(Data to process):
+-------+

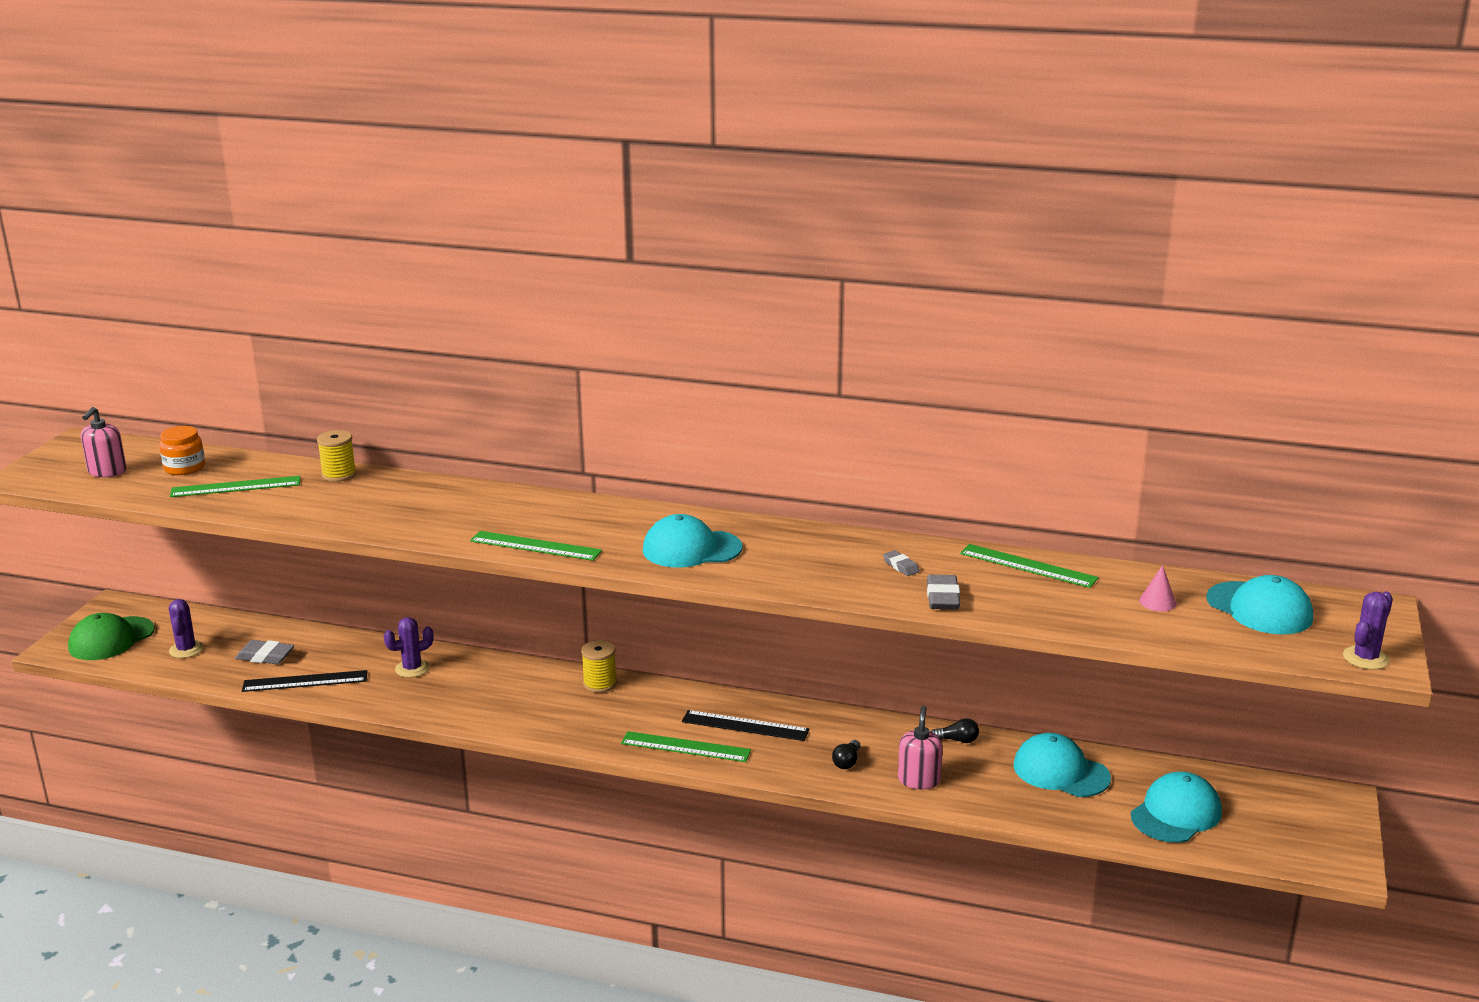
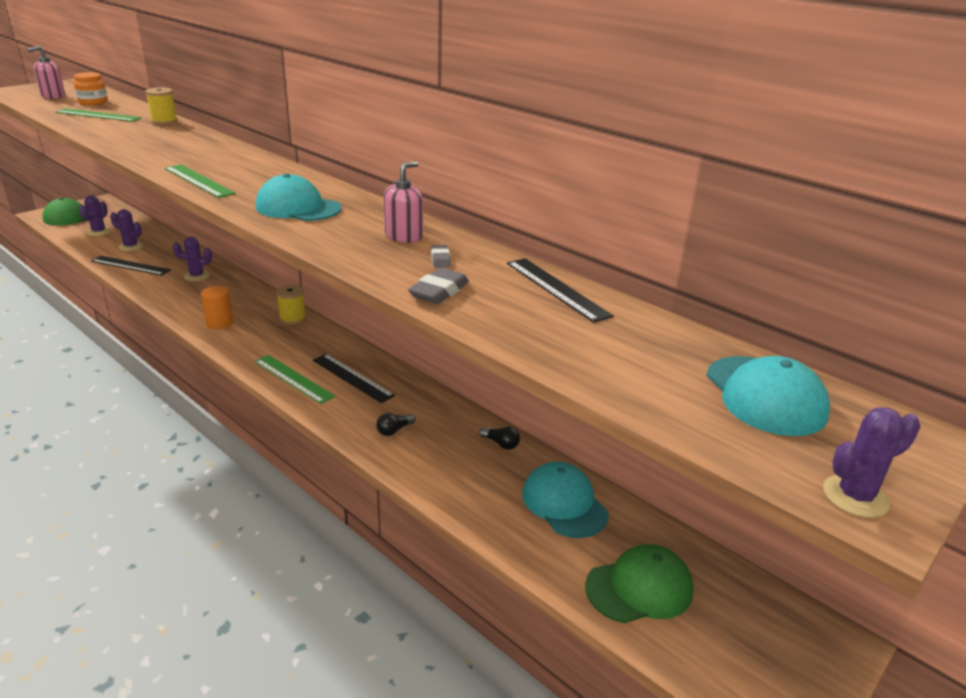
camera: 25 degrees right, 5 degrees up
(265, 656) = (131, 246): grey eraser -> purple cactus
(522, 715) = (219, 323): none -> orange cylinder
(919, 780) = (434, 466): pink soap dispenser -> pink soap dispenser (404, 236)
(1028, 566) = (556, 289): green ruler -> black ruler
(1157, 602) = (650, 355): pink cone -> none
(1176, 813) = (639, 588): turquoise cap -> green cap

+-------+

(Problem details):
Once the line with "(1157, 602) = (650, 355): pink cone -> none" is located in the data above, repeat it and every later line through the end, exactly.

(Completed task):
(1157, 602) = (650, 355): pink cone -> none
(1176, 813) = (639, 588): turquoise cap -> green cap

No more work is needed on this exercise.